##### SUPPLIED MATERIAL
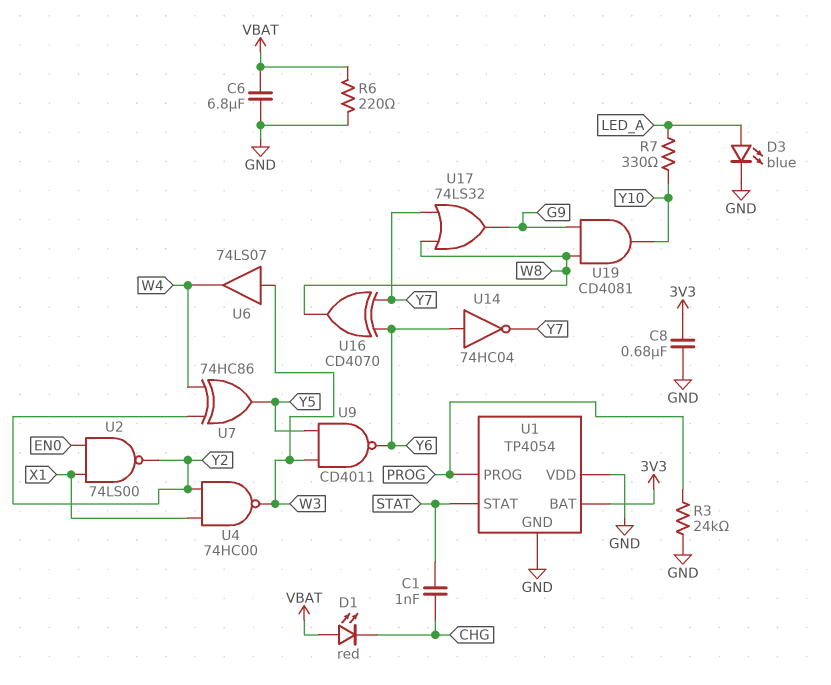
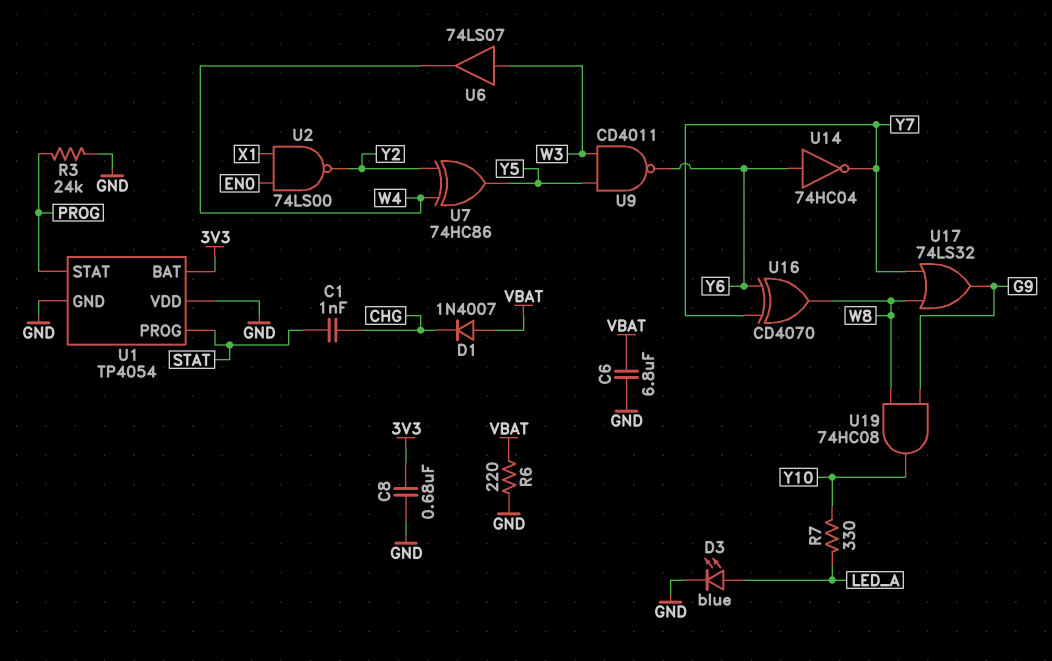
D1: LED red (A VBAT, K CHG) -> diode 1N4007 (A VBAT, K CHG)
U1 pin PROG: PROG -> STAT
U1 pin STAT: STAT -> PROG
U4: NAND 74HC00 (in X1, in Y2, out W3) -> none
U19: AND CD4081 (in G9, in W8, out Y10) -> AND 74HC08 (in G9, in W8, out Y10)

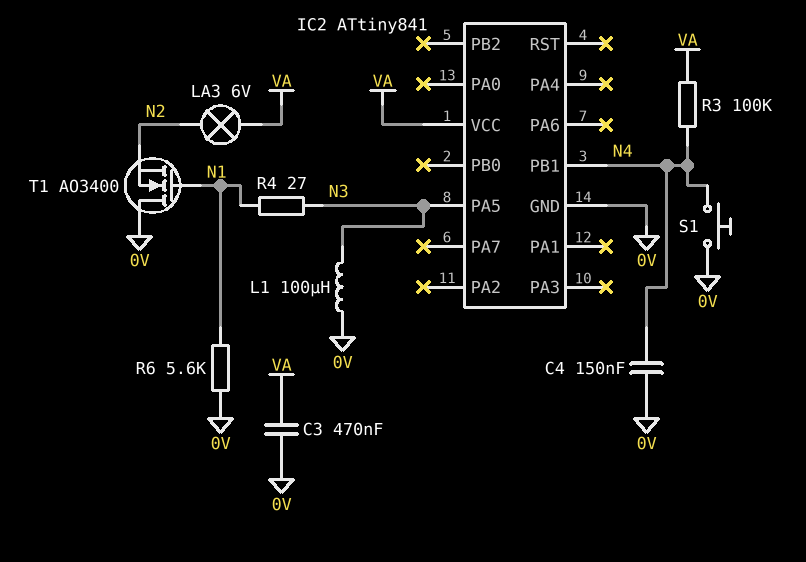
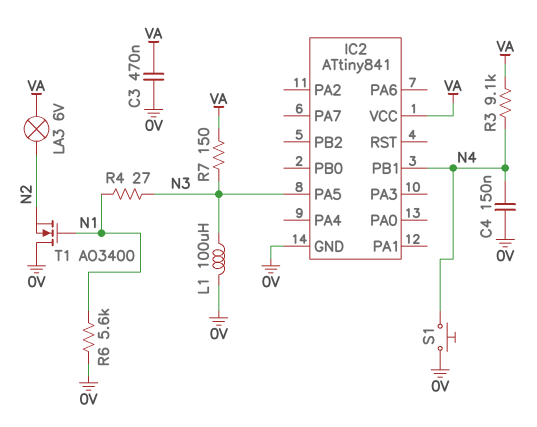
R3: 100k (N4, VA) -> 9.1k (N4, VA)
R7: none -> 150 (N3, VA)

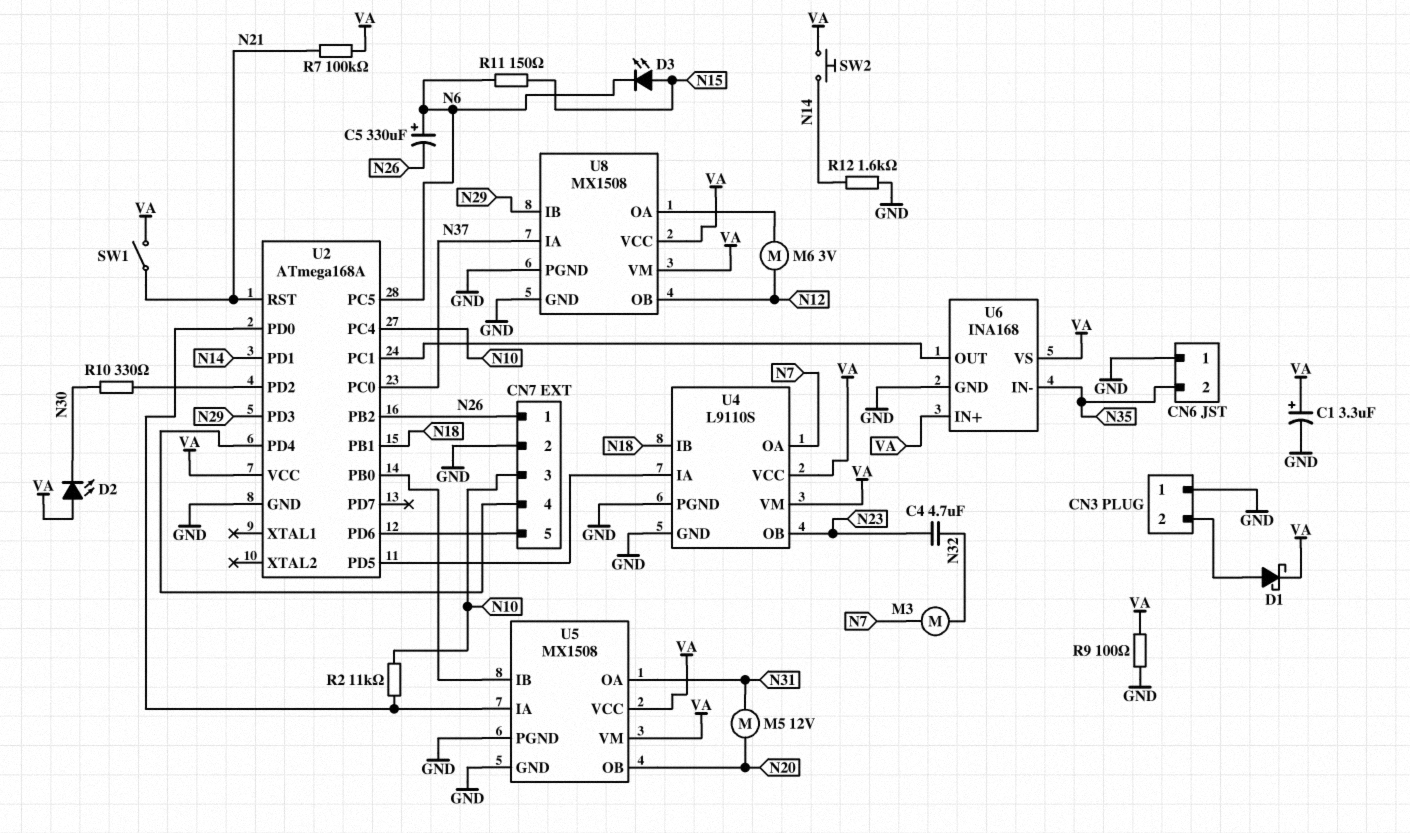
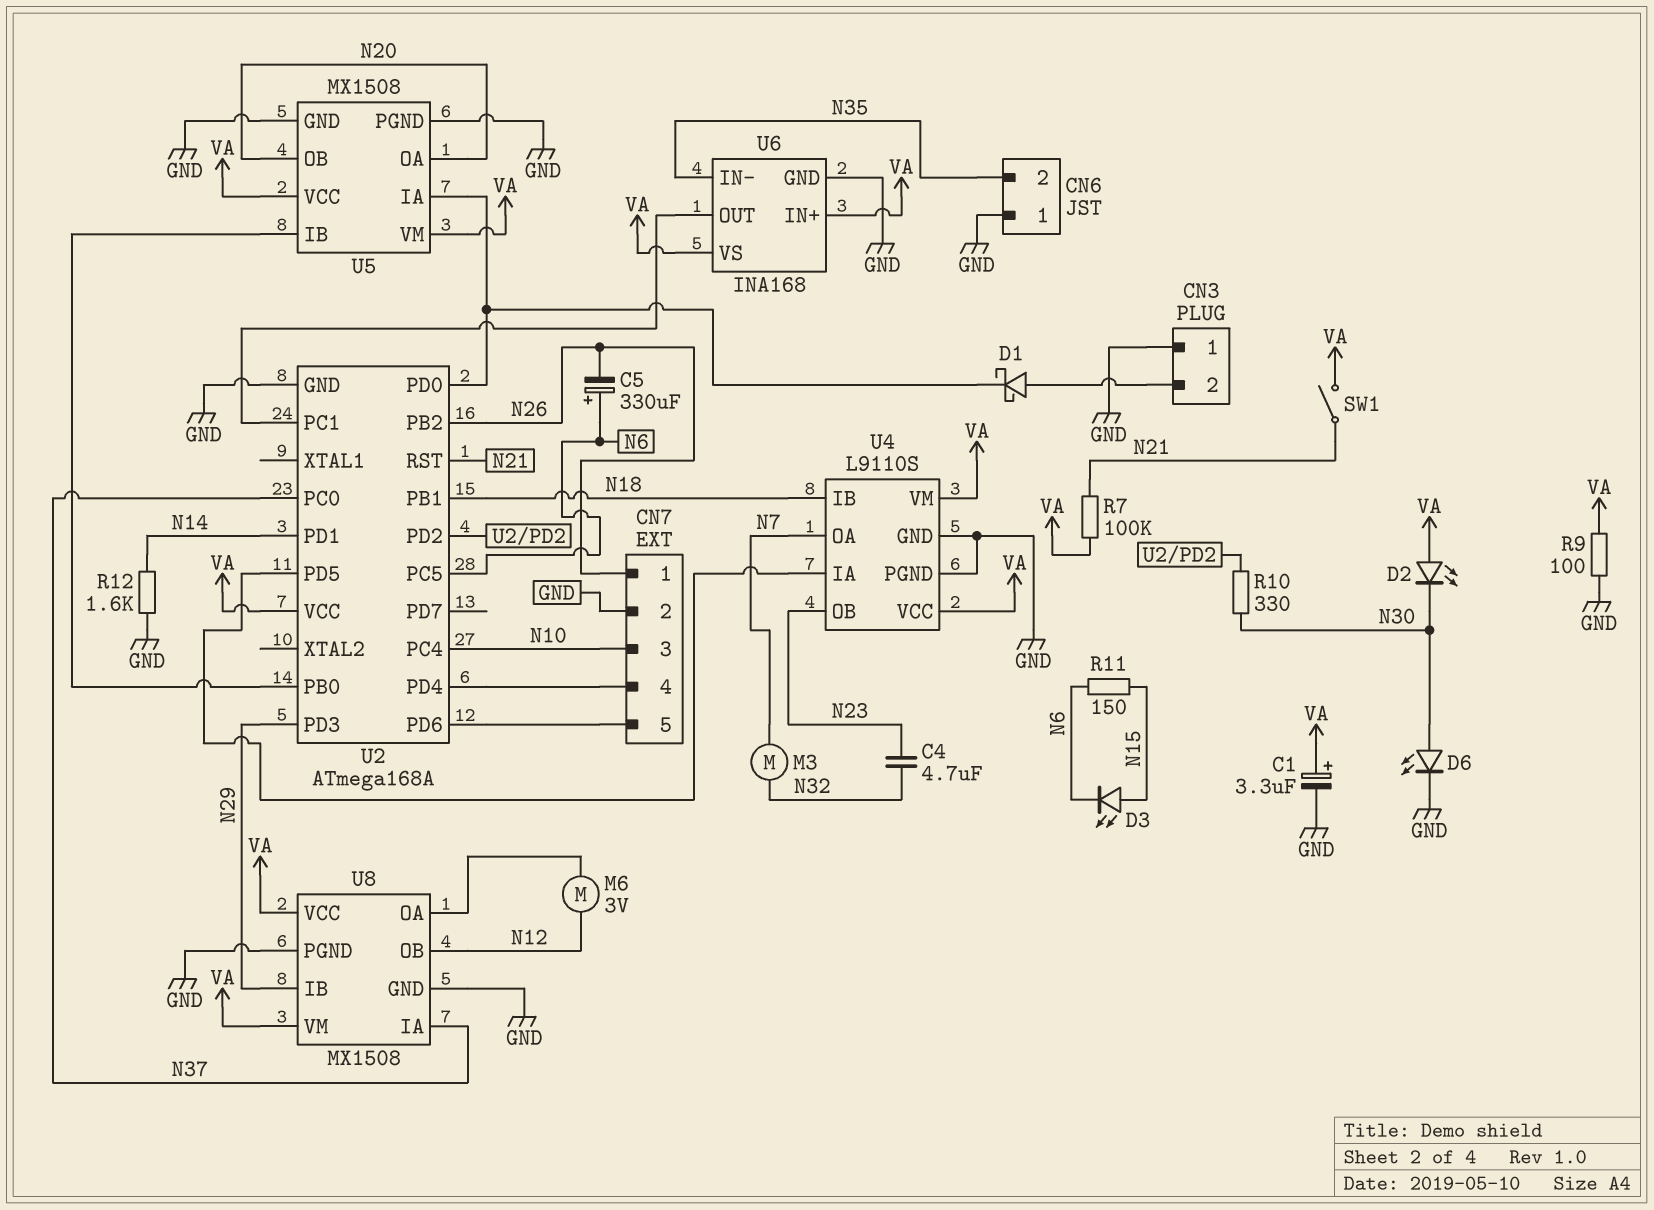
D1: schottky (A CN3/2, K VA) -> schottky (A CN3/2, K U2/PD0)
D6: none -> LED (A N30, K GND)
M5: motor 12V (N20, N31) -> none
R2: 11k (N10, U2/PD0) -> none
SW2: button (N14, VA) -> none
U5 pin OA: N31 -> N20

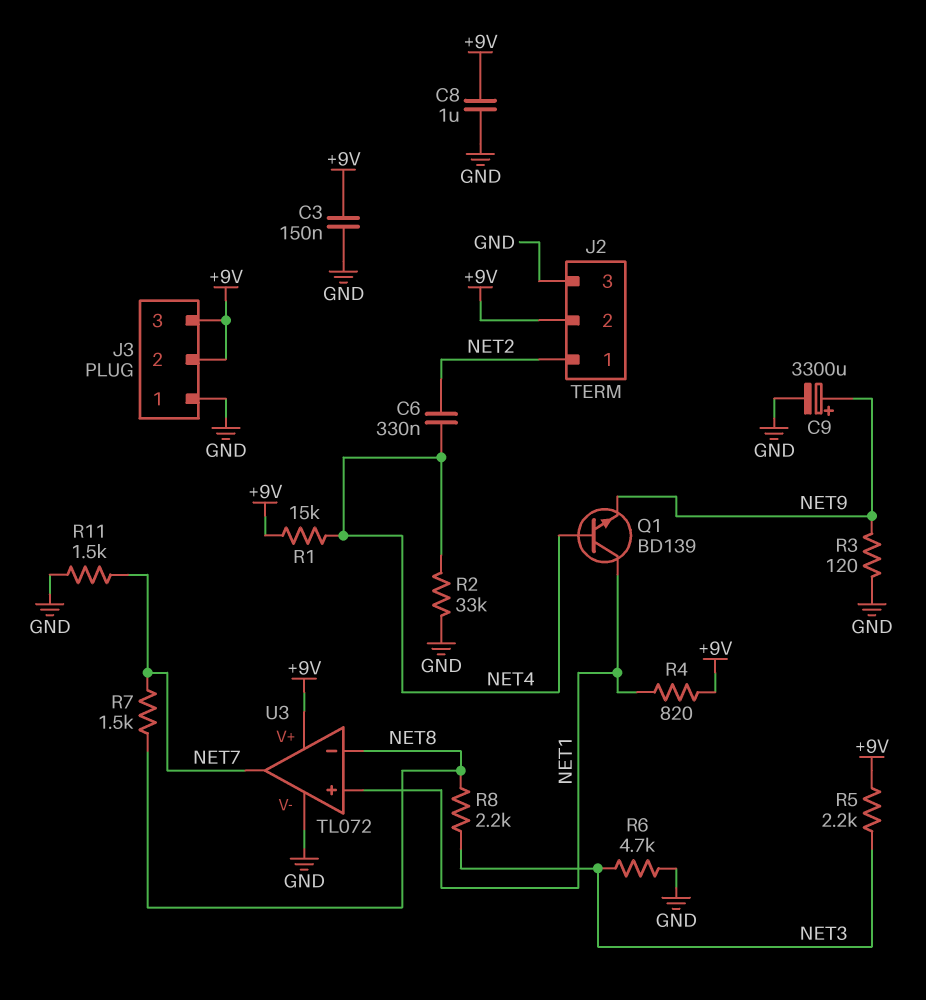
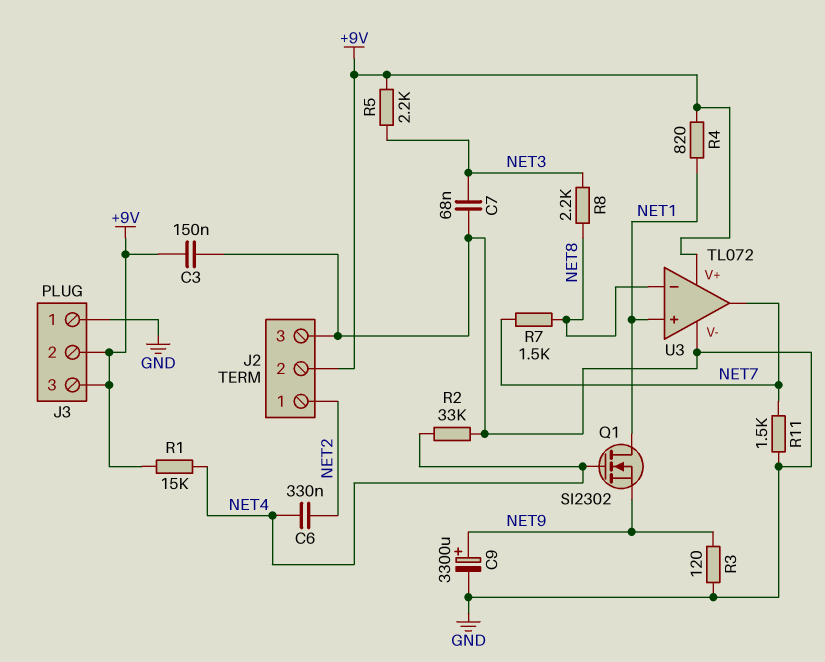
C7: none -> 68nF (GND, NET3)
C8: 1uF (+9V, GND) -> none
Q1: NPN BD139 (B NET4, C NET1, E NET9) -> NMOS SI2302 (G NET4, D NET1, S NET9)
R6: 4.7k (GND, NET3) -> none

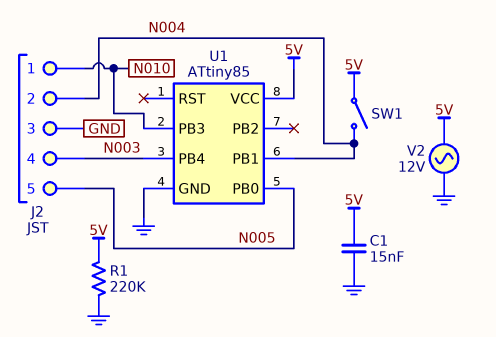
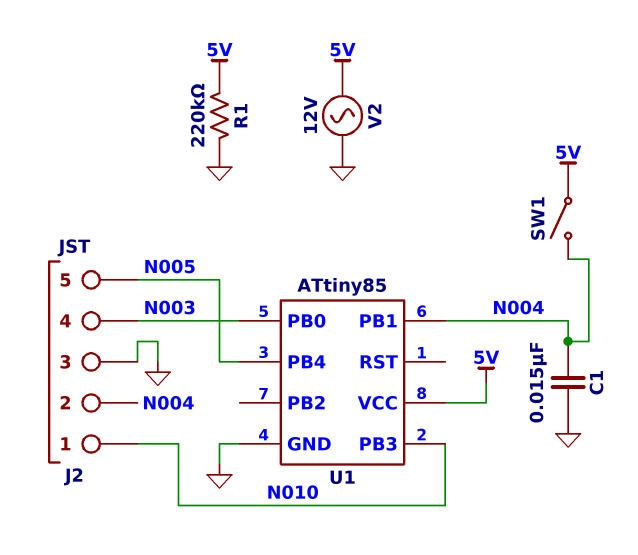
C1: 15nF (5V, GND) -> 15nF (GND, N004)
U1 pin PB0: N005 -> N003
U1 pin PB4: N003 -> N005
##########
TASK TO CARRY OUT —
Repeat the listing above up to and including the line with "U1 pin PB0: N005 -> N003", starting from its first line. Drop any pictures.

WRITTEN REPLY —
D1: LED red (A VBAT, K CHG) -> diode 1N4007 (A VBAT, K CHG)
U1 pin PROG: PROG -> STAT
U1 pin STAT: STAT -> PROG
U4: NAND 74HC00 (in X1, in Y2, out W3) -> none
U19: AND CD4081 (in G9, in W8, out Y10) -> AND 74HC08 (in G9, in W8, out Y10)

R3: 100k (N4, VA) -> 9.1k (N4, VA)
R7: none -> 150 (N3, VA)

D1: schottky (A CN3/2, K VA) -> schottky (A CN3/2, K U2/PD0)
D6: none -> LED (A N30, K GND)
M5: motor 12V (N20, N31) -> none
R2: 11k (N10, U2/PD0) -> none
SW2: button (N14, VA) -> none
U5 pin OA: N31 -> N20

C7: none -> 68nF (GND, NET3)
C8: 1uF (+9V, GND) -> none
Q1: NPN BD139 (B NET4, C NET1, E NET9) -> NMOS SI2302 (G NET4, D NET1, S NET9)
R6: 4.7k (GND, NET3) -> none

C1: 15nF (5V, GND) -> 15nF (GND, N004)
U1 pin PB0: N005 -> N003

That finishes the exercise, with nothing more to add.